- _Your instructions_
Omit the pictures from the entries below and retype everything else exactly.
━━ Extracted material
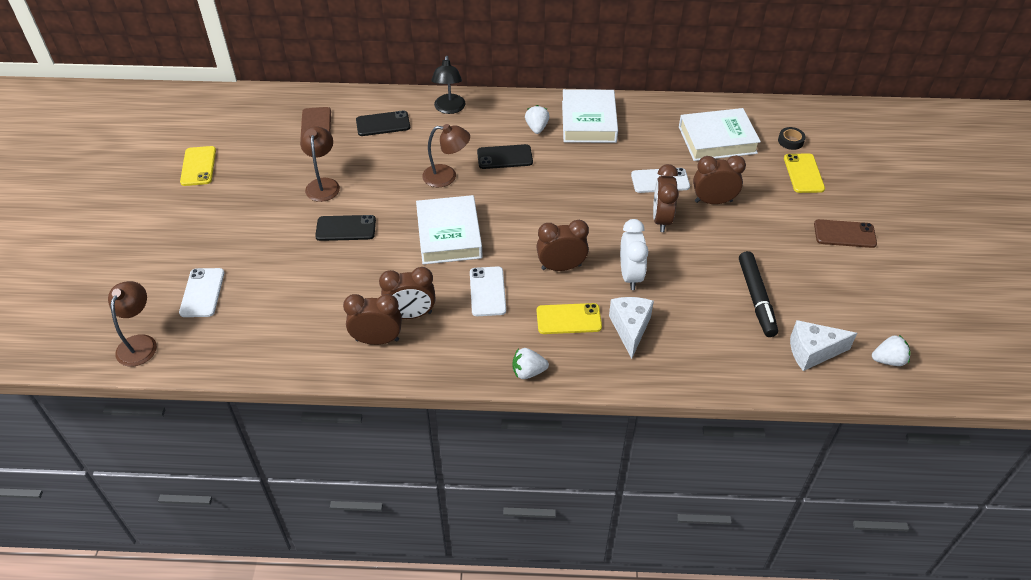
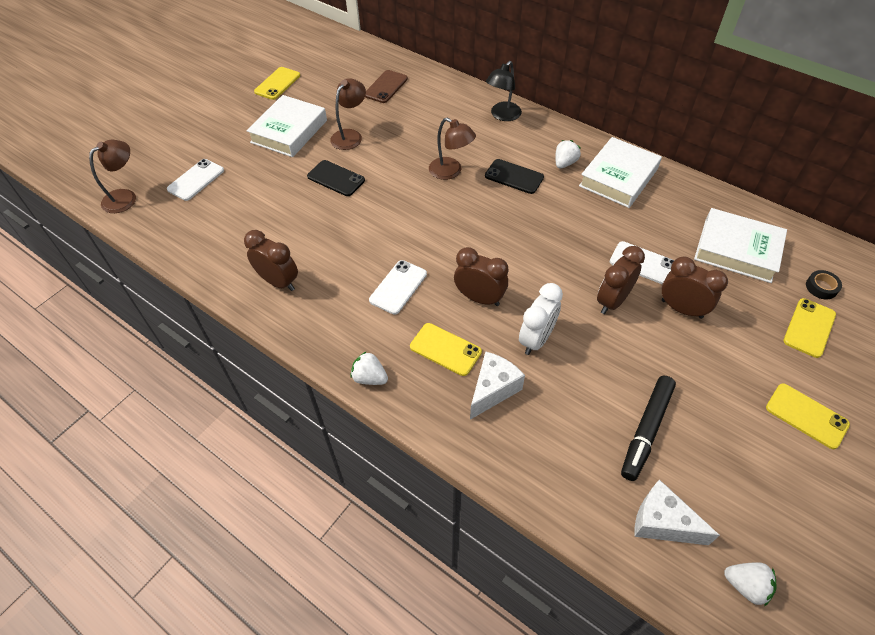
camera: 35 degrees right, 5 degrees up
(383, 124) = (437, 106): black phone -> none
(410, 315) = (321, 274): brown clock -> none
(449, 235) = (409, 222): white book -> white book (289, 131)
(844, 234) = (806, 416): brown phone -> yellow phone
━━━━
- _Exercise result_
camera: 35 degrees right, 5 degrees up
(383, 124) = (437, 106): black phone -> none
(410, 315) = (321, 274): brown clock -> none
(449, 235) = (409, 222): white book -> white book (289, 131)
(844, 234) = (806, 416): brown phone -> yellow phone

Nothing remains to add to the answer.